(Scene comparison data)
-----

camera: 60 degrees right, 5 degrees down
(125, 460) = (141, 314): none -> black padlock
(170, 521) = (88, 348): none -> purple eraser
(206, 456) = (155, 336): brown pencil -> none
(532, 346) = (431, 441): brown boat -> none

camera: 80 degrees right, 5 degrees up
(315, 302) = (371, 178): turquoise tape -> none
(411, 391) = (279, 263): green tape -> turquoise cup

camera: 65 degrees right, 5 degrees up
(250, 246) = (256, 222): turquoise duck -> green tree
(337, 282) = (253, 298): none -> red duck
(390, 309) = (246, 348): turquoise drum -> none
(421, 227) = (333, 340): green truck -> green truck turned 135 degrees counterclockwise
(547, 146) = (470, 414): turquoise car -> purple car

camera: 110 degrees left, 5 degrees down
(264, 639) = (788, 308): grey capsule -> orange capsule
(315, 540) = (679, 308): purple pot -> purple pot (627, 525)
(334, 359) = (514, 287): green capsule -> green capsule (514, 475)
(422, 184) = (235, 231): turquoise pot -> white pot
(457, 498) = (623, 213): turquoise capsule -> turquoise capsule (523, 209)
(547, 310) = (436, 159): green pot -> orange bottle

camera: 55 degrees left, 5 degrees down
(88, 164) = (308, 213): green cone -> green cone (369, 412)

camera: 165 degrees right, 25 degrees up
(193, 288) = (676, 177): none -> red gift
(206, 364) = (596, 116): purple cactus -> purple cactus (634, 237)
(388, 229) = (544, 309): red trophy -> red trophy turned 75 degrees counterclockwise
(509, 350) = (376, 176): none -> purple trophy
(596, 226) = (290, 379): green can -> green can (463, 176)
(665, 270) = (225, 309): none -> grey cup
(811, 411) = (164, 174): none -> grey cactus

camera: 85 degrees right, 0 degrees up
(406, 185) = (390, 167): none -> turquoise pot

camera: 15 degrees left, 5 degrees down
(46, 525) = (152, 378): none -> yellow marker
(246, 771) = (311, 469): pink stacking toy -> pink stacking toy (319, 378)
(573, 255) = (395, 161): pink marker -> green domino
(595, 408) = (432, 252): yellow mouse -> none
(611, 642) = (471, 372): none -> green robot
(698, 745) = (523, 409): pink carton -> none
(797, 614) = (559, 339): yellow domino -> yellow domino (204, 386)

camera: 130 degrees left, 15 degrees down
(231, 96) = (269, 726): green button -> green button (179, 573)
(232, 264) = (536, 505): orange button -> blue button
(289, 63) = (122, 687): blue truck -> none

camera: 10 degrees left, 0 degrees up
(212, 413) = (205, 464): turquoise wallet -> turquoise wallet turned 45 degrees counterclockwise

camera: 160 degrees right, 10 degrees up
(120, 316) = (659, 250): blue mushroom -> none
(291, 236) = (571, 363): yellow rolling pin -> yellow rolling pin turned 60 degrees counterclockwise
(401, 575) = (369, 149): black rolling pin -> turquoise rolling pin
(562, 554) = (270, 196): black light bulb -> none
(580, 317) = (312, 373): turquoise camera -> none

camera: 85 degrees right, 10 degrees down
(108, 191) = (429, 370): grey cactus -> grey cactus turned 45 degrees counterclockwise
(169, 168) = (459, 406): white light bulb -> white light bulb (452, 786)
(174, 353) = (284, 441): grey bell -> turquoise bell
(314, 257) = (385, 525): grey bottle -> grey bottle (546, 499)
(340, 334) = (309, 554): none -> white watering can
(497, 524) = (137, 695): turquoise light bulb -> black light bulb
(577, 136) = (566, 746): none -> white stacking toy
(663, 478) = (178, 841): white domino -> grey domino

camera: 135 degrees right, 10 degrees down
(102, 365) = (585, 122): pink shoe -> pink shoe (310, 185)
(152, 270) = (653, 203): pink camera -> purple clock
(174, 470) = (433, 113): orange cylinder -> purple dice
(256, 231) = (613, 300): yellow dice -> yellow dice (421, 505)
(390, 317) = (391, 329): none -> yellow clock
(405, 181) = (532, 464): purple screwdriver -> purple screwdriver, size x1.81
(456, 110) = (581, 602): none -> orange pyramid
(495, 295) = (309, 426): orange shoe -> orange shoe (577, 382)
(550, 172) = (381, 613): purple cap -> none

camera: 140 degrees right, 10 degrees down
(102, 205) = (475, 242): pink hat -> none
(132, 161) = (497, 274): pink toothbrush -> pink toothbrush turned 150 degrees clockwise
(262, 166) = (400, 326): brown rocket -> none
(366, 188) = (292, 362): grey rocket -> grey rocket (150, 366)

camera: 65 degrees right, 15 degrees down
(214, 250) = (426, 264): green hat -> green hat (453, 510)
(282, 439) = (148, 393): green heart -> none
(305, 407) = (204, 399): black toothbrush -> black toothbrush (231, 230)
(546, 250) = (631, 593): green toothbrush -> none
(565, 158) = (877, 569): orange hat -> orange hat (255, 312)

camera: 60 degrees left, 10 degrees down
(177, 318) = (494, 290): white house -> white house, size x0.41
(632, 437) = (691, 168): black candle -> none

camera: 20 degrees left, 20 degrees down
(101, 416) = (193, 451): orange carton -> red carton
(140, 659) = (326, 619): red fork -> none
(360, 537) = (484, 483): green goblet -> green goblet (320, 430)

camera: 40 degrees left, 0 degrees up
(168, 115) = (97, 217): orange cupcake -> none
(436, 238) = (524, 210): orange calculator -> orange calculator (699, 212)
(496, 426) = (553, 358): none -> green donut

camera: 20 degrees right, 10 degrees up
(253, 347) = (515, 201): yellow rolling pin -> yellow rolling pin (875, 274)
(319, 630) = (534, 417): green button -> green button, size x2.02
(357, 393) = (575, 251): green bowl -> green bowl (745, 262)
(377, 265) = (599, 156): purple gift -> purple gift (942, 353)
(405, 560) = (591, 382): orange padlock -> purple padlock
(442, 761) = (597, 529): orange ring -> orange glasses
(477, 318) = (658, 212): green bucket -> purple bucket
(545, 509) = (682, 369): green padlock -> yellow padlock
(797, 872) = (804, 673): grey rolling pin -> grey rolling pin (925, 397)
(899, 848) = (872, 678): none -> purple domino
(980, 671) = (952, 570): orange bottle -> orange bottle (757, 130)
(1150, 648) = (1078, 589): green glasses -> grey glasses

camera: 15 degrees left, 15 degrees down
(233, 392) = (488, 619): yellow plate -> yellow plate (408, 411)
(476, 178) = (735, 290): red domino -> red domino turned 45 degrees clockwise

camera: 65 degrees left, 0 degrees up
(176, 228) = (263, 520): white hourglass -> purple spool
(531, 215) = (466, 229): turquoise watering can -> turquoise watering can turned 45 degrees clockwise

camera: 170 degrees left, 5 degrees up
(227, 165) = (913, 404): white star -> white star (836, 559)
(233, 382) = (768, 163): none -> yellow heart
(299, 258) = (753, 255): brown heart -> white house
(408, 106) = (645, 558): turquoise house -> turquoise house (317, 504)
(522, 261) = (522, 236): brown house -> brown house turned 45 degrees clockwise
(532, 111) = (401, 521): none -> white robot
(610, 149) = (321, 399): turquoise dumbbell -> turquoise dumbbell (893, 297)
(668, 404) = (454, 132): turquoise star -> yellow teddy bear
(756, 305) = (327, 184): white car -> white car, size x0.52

-----

▶ EXERCISE BRIEF: The records above are to be given again in full, word for word.

▶ ANSWER TO THIS PROBLEM:
camera: 60 degrees right, 5 degrees down
(125, 460) = (141, 314): none -> black padlock
(170, 521) = (88, 348): none -> purple eraser
(206, 456) = (155, 336): brown pencil -> none
(532, 346) = (431, 441): brown boat -> none

camera: 80 degrees right, 5 degrees up
(315, 302) = (371, 178): turquoise tape -> none
(411, 391) = (279, 263): green tape -> turquoise cup

camera: 65 degrees right, 5 degrees up
(250, 246) = (256, 222): turquoise duck -> green tree
(337, 282) = (253, 298): none -> red duck
(390, 309) = (246, 348): turquoise drum -> none
(421, 227) = (333, 340): green truck -> green truck turned 135 degrees counterclockwise
(547, 146) = (470, 414): turquoise car -> purple car

camera: 110 degrees left, 5 degrees down
(264, 639) = (788, 308): grey capsule -> orange capsule
(315, 540) = (679, 308): purple pot -> purple pot (627, 525)
(334, 359) = (514, 287): green capsule -> green capsule (514, 475)
(422, 184) = (235, 231): turquoise pot -> white pot
(457, 498) = (623, 213): turquoise capsule -> turquoise capsule (523, 209)
(547, 310) = (436, 159): green pot -> orange bottle

camera: 55 degrees left, 5 degrees down
(88, 164) = (308, 213): green cone -> green cone (369, 412)

camera: 165 degrees right, 25 degrees up
(193, 288) = (676, 177): none -> red gift
(206, 364) = (596, 116): purple cactus -> purple cactus (634, 237)
(388, 229) = (544, 309): red trophy -> red trophy turned 75 degrees counterclockwise
(509, 350) = (376, 176): none -> purple trophy
(596, 226) = (290, 379): green can -> green can (463, 176)
(665, 270) = (225, 309): none -> grey cup
(811, 411) = (164, 174): none -> grey cactus

camera: 85 degrees right, 0 degrees up
(406, 185) = (390, 167): none -> turquoise pot

camera: 15 degrees left, 5 degrees down
(46, 525) = (152, 378): none -> yellow marker
(246, 771) = (311, 469): pink stacking toy -> pink stacking toy (319, 378)
(573, 255) = (395, 161): pink marker -> green domino
(595, 408) = (432, 252): yellow mouse -> none
(611, 642) = (471, 372): none -> green robot
(698, 745) = (523, 409): pink carton -> none
(797, 614) = (559, 339): yellow domino -> yellow domino (204, 386)

camera: 130 degrees left, 15 degrees down
(231, 96) = (269, 726): green button -> green button (179, 573)
(232, 264) = (536, 505): orange button -> blue button
(289, 63) = (122, 687): blue truck -> none

camera: 10 degrees left, 0 degrees up
(212, 413) = (205, 464): turquoise wallet -> turquoise wallet turned 45 degrees counterclockwise

camera: 160 degrees right, 10 degrees up
(120, 316) = (659, 250): blue mushroom -> none
(291, 236) = (571, 363): yellow rolling pin -> yellow rolling pin turned 60 degrees counterclockwise
(401, 575) = (369, 149): black rolling pin -> turquoise rolling pin
(562, 554) = (270, 196): black light bulb -> none
(580, 317) = (312, 373): turquoise camera -> none

camera: 85 degrees right, 10 degrees down
(108, 191) = (429, 370): grey cactus -> grey cactus turned 45 degrees counterclockwise
(169, 168) = (459, 406): white light bulb -> white light bulb (452, 786)
(174, 353) = (284, 441): grey bell -> turquoise bell
(314, 257) = (385, 525): grey bottle -> grey bottle (546, 499)
(340, 334) = (309, 554): none -> white watering can
(497, 524) = (137, 695): turquoise light bulb -> black light bulb
(577, 136) = (566, 746): none -> white stacking toy
(663, 478) = (178, 841): white domino -> grey domino

camera: 135 degrees right, 10 degrees down
(102, 365) = (585, 122): pink shoe -> pink shoe (310, 185)
(152, 270) = (653, 203): pink camera -> purple clock
(174, 470) = (433, 113): orange cylinder -> purple dice
(256, 231) = (613, 300): yellow dice -> yellow dice (421, 505)
(390, 317) = (391, 329): none -> yellow clock
(405, 181) = (532, 464): purple screwdriver -> purple screwdriver, size x1.81
(456, 110) = (581, 602): none -> orange pyramid
(495, 295) = (309, 426): orange shoe -> orange shoe (577, 382)
(550, 172) = (381, 613): purple cap -> none

camera: 140 degrees right, 10 degrees down
(102, 205) = (475, 242): pink hat -> none
(132, 161) = (497, 274): pink toothbrush -> pink toothbrush turned 150 degrees clockwise
(262, 166) = (400, 326): brown rocket -> none
(366, 188) = (292, 362): grey rocket -> grey rocket (150, 366)

camera: 65 degrees right, 15 degrees down
(214, 250) = (426, 264): green hat -> green hat (453, 510)
(282, 439) = (148, 393): green heart -> none
(305, 407) = (204, 399): black toothbrush -> black toothbrush (231, 230)
(546, 250) = (631, 593): green toothbrush -> none
(565, 158) = (877, 569): orange hat -> orange hat (255, 312)

camera: 60 degrees left, 10 degrees down
(177, 318) = (494, 290): white house -> white house, size x0.41
(632, 437) = (691, 168): black candle -> none

camera: 20 degrees left, 20 degrees down
(101, 416) = (193, 451): orange carton -> red carton
(140, 659) = (326, 619): red fork -> none
(360, 537) = (484, 483): green goblet -> green goblet (320, 430)

camera: 40 degrees left, 0 degrees up
(168, 115) = (97, 217): orange cupcake -> none
(436, 238) = (524, 210): orange calculator -> orange calculator (699, 212)
(496, 426) = (553, 358): none -> green donut

camera: 20 degrees right, 10 degrees up
(253, 347) = (515, 201): yellow rolling pin -> yellow rolling pin (875, 274)
(319, 630) = (534, 417): green button -> green button, size x2.02
(357, 393) = (575, 251): green bowl -> green bowl (745, 262)
(377, 265) = (599, 156): purple gift -> purple gift (942, 353)
(405, 560) = (591, 382): orange padlock -> purple padlock
(442, 761) = (597, 529): orange ring -> orange glasses
(477, 318) = (658, 212): green bucket -> purple bucket
(545, 509) = (682, 369): green padlock -> yellow padlock
(797, 872) = (804, 673): grey rolling pin -> grey rolling pin (925, 397)
(899, 848) = (872, 678): none -> purple domino
(980, 671) = (952, 570): orange bottle -> orange bottle (757, 130)
(1150, 648) = (1078, 589): green glasses -> grey glasses

camera: 15 degrees left, 15 degrees down
(233, 392) = (488, 619): yellow plate -> yellow plate (408, 411)
(476, 178) = (735, 290): red domino -> red domino turned 45 degrees clockwise

camera: 65 degrees left, 0 degrees up
(176, 228) = (263, 520): white hourglass -> purple spool
(531, 215) = (466, 229): turquoise watering can -> turquoise watering can turned 45 degrees clockwise

camera: 170 degrees left, 5 degrees up
(227, 165) = (913, 404): white star -> white star (836, 559)
(233, 382) = (768, 163): none -> yellow heart
(299, 258) = (753, 255): brown heart -> white house
(408, 106) = (645, 558): turquoise house -> turquoise house (317, 504)
(522, 261) = (522, 236): brown house -> brown house turned 45 degrees clockwise
(532, 111) = (401, 521): none -> white robot
(610, 149) = (321, 399): turquoise dumbbell -> turquoise dumbbell (893, 297)
(668, 404) = (454, 132): turquoise star -> yellow teddy bear
(756, 305) = (327, 184): white car -> white car, size x0.52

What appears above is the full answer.